— START OF Items —

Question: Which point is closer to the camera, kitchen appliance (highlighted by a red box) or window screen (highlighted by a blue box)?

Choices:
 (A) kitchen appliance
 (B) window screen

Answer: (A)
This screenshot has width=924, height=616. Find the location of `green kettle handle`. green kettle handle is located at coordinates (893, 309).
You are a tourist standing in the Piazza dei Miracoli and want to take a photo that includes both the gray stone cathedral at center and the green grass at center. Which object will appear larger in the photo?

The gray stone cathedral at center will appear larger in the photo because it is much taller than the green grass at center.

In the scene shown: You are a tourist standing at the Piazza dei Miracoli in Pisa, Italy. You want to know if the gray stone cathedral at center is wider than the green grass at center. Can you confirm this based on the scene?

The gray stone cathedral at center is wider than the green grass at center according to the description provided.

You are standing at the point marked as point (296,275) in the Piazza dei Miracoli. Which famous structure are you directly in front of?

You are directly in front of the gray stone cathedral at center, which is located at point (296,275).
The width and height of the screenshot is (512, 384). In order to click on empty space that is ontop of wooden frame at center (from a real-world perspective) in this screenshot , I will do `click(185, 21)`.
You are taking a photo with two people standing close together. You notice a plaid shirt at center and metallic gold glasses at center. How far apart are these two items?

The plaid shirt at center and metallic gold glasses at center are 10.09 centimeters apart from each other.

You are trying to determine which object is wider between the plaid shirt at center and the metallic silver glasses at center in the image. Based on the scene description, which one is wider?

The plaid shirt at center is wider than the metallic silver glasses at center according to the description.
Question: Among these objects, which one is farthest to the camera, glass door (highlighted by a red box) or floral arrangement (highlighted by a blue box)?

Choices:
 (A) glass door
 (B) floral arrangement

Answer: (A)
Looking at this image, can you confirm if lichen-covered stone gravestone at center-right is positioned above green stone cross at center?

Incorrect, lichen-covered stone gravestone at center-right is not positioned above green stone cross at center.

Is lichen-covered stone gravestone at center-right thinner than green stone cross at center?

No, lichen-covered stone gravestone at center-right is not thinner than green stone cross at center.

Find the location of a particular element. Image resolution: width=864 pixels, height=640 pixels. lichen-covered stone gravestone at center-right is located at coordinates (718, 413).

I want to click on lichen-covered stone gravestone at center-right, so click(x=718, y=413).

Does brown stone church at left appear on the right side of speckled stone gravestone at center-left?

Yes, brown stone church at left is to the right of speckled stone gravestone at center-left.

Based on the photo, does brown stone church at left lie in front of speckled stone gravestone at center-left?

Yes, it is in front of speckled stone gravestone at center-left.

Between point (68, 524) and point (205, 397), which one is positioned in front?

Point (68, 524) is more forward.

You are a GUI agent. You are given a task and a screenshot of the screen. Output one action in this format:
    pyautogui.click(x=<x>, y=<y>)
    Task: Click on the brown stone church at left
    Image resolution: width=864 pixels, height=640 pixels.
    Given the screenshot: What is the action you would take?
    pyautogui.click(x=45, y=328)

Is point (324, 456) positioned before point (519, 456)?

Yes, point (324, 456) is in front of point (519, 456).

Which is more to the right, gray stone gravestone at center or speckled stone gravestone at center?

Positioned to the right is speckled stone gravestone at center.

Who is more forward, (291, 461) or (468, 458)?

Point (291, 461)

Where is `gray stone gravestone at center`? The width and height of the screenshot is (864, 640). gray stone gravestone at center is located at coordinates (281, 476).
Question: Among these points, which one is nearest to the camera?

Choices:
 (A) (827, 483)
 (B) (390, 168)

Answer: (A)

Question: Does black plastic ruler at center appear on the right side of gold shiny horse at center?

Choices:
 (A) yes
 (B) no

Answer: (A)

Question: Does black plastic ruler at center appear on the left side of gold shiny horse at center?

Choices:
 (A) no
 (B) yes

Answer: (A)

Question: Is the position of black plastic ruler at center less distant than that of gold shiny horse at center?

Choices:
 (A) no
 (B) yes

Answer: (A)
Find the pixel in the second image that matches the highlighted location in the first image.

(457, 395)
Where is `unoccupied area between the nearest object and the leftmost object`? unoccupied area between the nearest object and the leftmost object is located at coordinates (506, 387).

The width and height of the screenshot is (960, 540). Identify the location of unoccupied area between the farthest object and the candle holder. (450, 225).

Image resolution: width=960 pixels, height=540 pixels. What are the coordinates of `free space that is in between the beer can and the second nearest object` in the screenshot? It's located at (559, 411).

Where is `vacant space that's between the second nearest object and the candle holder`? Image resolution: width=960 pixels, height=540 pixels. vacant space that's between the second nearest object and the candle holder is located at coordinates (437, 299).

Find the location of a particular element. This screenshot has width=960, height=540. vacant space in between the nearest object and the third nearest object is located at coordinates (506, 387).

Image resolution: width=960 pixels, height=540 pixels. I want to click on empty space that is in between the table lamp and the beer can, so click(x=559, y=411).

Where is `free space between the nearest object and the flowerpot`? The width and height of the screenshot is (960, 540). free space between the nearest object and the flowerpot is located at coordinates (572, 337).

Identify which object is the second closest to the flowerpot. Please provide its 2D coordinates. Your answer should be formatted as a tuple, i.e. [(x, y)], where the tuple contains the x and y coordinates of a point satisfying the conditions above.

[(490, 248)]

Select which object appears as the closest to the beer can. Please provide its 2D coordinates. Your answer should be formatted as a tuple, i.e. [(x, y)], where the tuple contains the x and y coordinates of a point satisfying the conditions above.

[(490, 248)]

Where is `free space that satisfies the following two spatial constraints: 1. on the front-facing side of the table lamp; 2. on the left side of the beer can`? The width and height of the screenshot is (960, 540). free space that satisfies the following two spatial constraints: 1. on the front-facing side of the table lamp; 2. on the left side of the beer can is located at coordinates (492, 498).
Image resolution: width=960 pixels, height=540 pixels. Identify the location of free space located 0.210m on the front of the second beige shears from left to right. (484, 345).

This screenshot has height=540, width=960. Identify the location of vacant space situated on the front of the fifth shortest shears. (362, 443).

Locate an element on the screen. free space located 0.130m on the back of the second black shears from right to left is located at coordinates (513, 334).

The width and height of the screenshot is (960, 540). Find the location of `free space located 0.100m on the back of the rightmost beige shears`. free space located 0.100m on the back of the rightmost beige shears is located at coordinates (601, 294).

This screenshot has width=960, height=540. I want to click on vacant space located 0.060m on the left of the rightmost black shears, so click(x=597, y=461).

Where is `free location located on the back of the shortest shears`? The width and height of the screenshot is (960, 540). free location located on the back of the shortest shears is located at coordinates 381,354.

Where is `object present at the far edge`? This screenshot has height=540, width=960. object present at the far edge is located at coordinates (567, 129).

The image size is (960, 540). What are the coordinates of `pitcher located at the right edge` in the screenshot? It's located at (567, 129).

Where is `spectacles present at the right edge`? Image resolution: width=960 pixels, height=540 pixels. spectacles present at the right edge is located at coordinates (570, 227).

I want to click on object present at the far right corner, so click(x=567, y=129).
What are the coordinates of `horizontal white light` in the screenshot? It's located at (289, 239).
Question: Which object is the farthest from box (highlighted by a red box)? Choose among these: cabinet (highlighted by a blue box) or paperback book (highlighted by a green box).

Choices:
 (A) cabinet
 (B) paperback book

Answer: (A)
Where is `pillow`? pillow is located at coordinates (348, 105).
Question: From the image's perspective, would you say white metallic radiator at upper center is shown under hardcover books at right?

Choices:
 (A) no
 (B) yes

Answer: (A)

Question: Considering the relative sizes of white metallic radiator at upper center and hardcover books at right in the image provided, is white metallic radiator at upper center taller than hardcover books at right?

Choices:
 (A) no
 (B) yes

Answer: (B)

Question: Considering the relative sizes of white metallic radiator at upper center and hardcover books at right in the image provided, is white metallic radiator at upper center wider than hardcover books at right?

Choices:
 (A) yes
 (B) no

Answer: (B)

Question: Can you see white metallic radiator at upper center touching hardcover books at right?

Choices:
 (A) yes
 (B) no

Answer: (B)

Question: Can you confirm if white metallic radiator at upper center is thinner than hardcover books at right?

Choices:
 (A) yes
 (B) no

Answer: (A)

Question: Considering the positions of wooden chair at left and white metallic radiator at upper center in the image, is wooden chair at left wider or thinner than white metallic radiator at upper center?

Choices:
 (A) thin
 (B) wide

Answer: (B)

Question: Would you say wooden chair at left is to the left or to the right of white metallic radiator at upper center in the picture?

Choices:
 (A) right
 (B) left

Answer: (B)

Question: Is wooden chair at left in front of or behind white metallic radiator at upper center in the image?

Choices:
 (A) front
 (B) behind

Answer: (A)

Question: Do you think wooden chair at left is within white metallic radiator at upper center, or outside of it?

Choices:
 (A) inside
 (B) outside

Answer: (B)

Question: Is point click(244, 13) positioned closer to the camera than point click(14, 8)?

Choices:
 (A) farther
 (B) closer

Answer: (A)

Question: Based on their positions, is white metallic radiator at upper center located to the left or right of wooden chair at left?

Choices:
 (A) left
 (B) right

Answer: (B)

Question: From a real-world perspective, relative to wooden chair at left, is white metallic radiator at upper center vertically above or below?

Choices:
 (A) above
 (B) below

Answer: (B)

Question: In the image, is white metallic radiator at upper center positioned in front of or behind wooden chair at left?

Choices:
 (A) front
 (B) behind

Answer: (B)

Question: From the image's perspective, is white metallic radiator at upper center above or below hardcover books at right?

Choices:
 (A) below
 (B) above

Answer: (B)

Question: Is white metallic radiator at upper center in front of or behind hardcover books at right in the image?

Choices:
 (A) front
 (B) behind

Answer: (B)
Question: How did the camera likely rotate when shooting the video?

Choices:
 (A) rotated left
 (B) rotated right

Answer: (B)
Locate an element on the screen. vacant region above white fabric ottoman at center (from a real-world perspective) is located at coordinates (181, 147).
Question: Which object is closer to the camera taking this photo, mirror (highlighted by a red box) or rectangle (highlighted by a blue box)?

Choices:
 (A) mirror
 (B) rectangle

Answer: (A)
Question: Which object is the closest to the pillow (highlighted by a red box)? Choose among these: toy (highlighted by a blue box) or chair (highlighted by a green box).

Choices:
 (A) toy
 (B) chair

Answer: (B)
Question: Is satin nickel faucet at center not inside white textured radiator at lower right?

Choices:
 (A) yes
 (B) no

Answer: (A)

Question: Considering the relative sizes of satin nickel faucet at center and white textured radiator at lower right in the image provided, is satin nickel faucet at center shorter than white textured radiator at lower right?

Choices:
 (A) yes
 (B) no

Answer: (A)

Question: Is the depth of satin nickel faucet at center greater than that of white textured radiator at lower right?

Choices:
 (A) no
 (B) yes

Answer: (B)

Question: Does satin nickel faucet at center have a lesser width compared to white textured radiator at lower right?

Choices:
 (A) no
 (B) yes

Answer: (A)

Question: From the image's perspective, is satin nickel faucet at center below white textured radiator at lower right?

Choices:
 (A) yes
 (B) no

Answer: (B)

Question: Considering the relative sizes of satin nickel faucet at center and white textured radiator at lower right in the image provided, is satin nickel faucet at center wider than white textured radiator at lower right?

— END OF Items —

Copy the records word for word, from the start through the line that contains "The gray stone cathedral at center will".

Solution to this exercise:
Question: Which point is closer to the camera, kitchen appliance (highlighted by a red box) or window screen (highlighted by a blue box)?

Choices:
 (A) kitchen appliance
 (B) window screen

Answer: (A)
This screenshot has width=924, height=616. Find the location of `green kettle handle`. green kettle handle is located at coordinates (893, 309).
You are a tourist standing in the Piazza dei Miracoli and want to take a photo that includes both the gray stone cathedral at center and the green grass at center. Which object will appear larger in the photo?

The gray stone cathedral at center will appear larger in the photo because it is much taller than the green grass at center.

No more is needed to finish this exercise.